Records from a collection
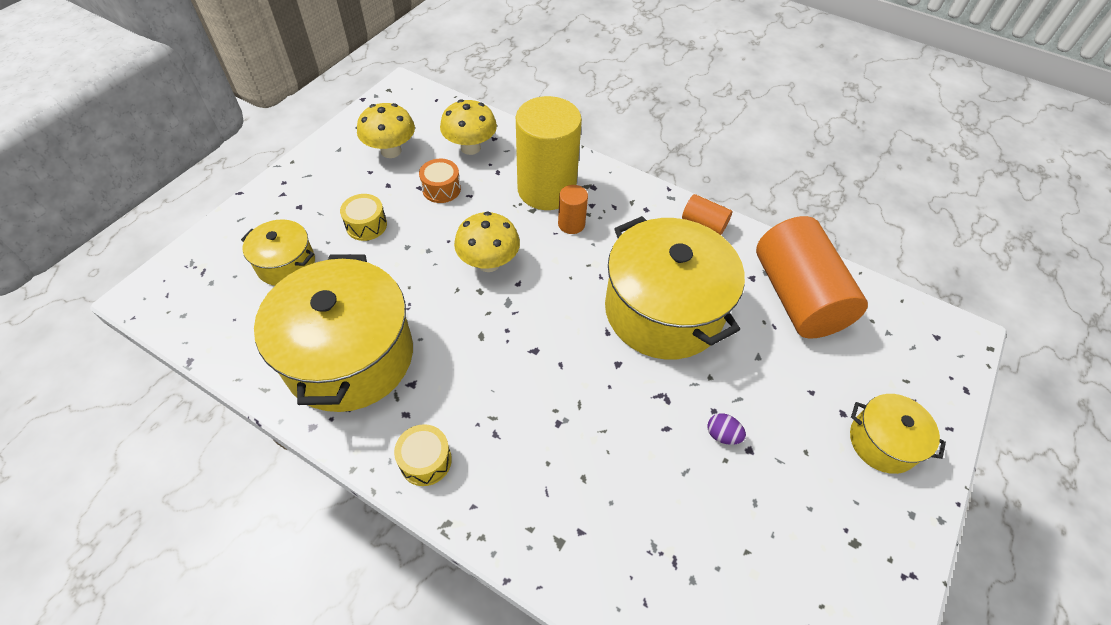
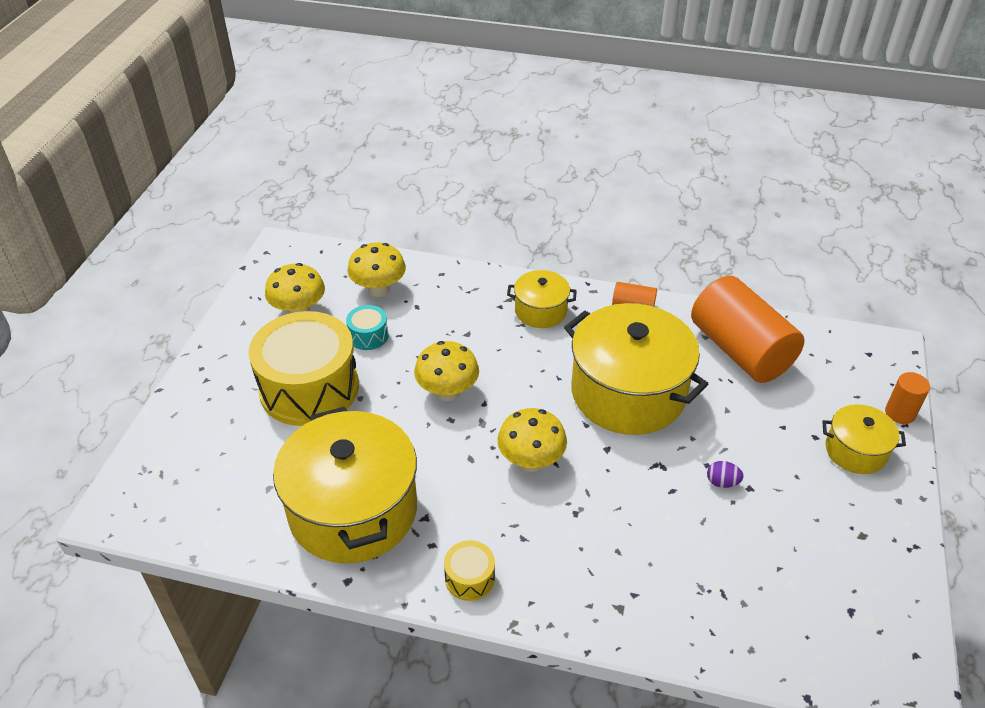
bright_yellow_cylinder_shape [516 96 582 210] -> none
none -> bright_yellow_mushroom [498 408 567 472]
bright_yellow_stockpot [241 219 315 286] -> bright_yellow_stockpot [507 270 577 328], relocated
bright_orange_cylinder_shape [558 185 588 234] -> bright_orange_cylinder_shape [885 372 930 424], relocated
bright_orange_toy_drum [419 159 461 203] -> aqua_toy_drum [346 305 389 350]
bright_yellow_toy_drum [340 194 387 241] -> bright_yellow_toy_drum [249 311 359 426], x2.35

ABOUT THIS TASK>
When you copy the data, keep every line exact and leave out each picture.

EXERCISE SOLUTION>
bright_yellow_cylinder_shape [516 96 582 210] -> none
none -> bright_yellow_mushroom [498 408 567 472]
bright_yellow_stockpot [241 219 315 286] -> bright_yellow_stockpot [507 270 577 328], relocated
bright_orange_cylinder_shape [558 185 588 234] -> bright_orange_cylinder_shape [885 372 930 424], relocated
bright_orange_toy_drum [419 159 461 203] -> aqua_toy_drum [346 305 389 350]
bright_yellow_toy_drum [340 194 387 241] -> bright_yellow_toy_drum [249 311 359 426], x2.35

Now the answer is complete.